▸ Assignment: When you reach the line containing "J2 pin 3: W21 -> none", repeat that line and each one after it exactly until the records end, leaving out pictures.

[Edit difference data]
::::

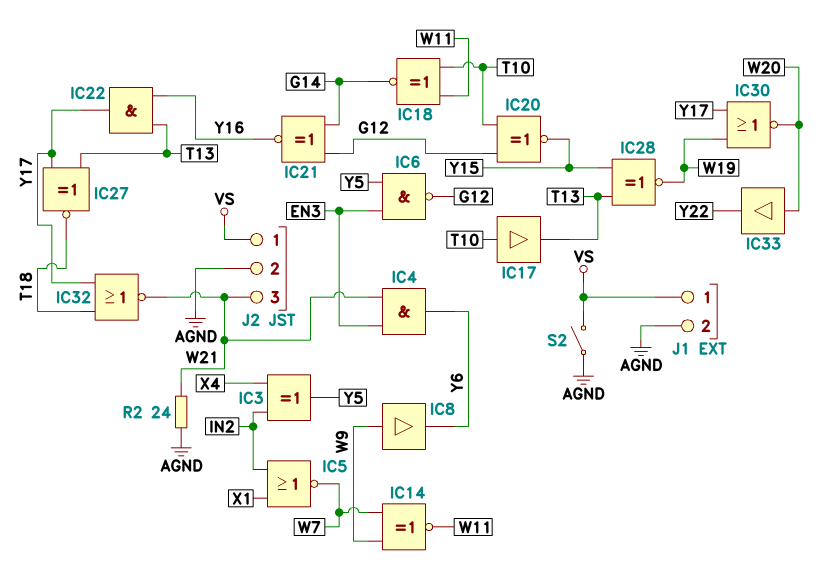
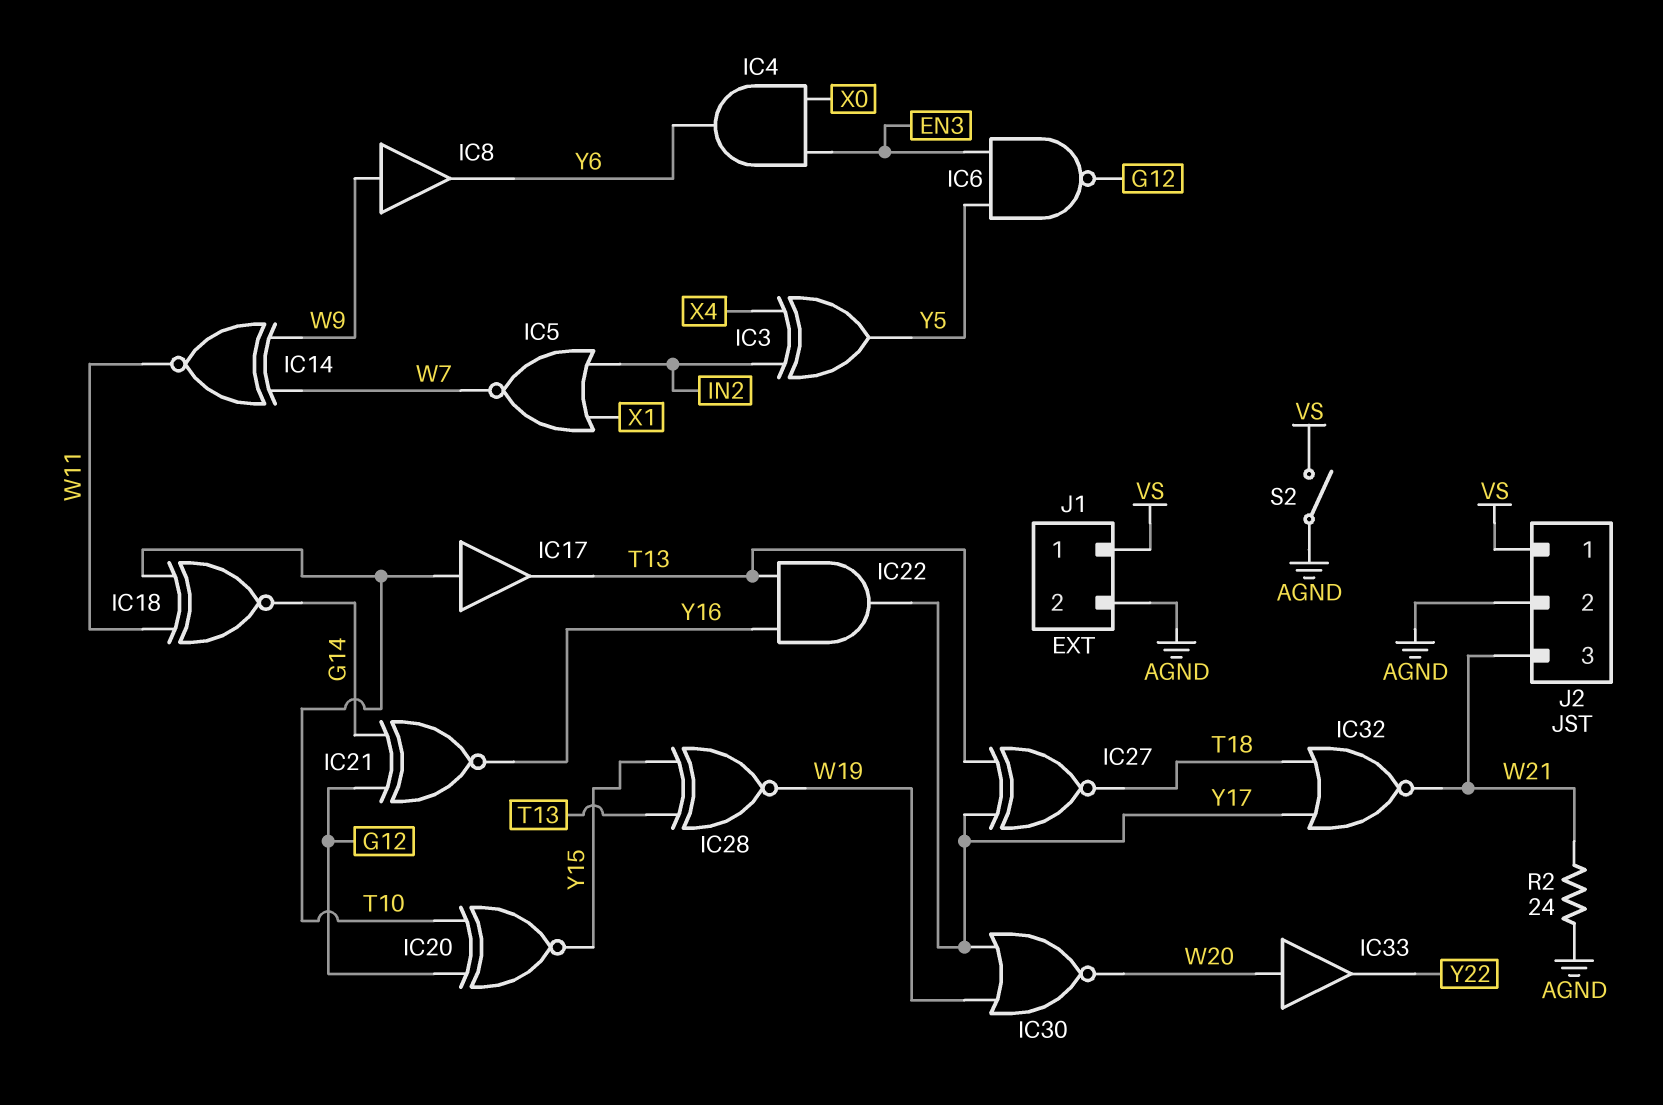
IC4: AND (in EN3, in W21, out Y6) -> AND (in EN3, in X0, out Y6)

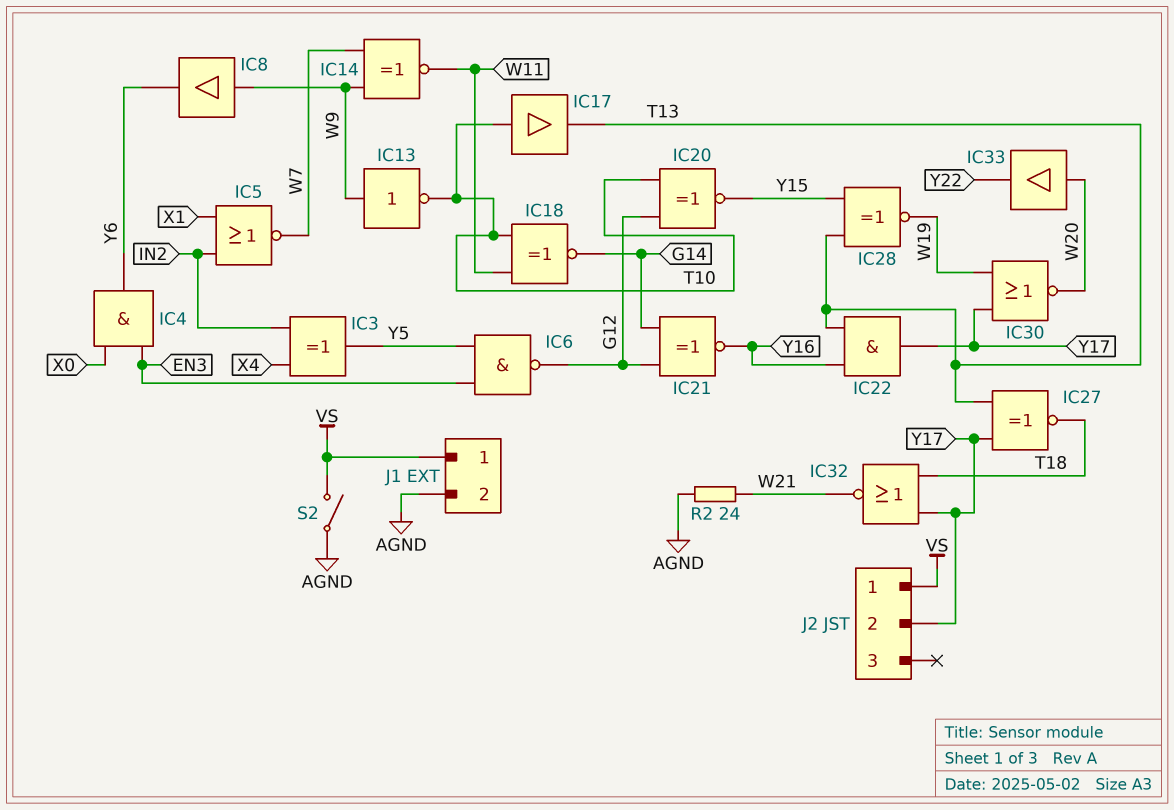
IC13: none -> NOT (in W9, out T10)
J2 pin 2: AGND -> Y17
J2 pin 3: W21 -> none

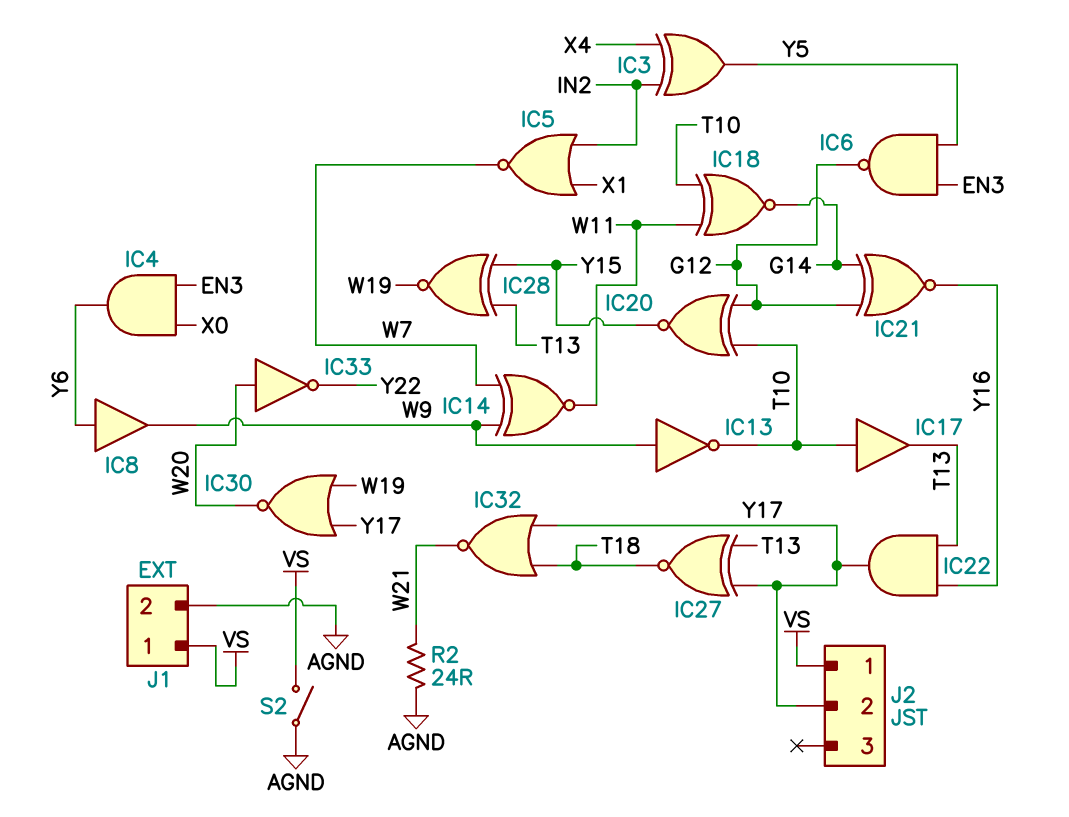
IC8: buffer (in W9, out Y6) -> buffer (in Y6, out W9)
IC33: buffer (in W20, out Y22) -> NOT (in W20, out Y22)

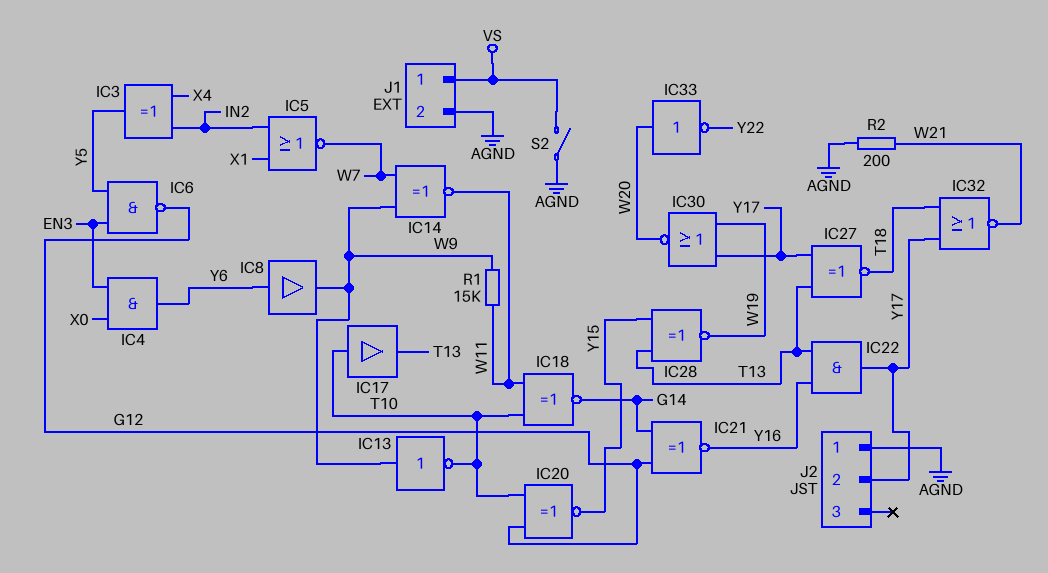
J2 pin 1: VS -> AGND
R1: none -> 15k (W9, W11)
R2: 24 (AGND, W21) -> 200 (AGND, W21)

::::

▸ Output of the exercise:
J2 pin 3: W21 -> none

IC8: buffer (in W9, out Y6) -> buffer (in Y6, out W9)
IC33: buffer (in W20, out Y22) -> NOT (in W20, out Y22)

J2 pin 1: VS -> AGND
R1: none -> 15k (W9, W11)
R2: 24 (AGND, W21) -> 200 (AGND, W21)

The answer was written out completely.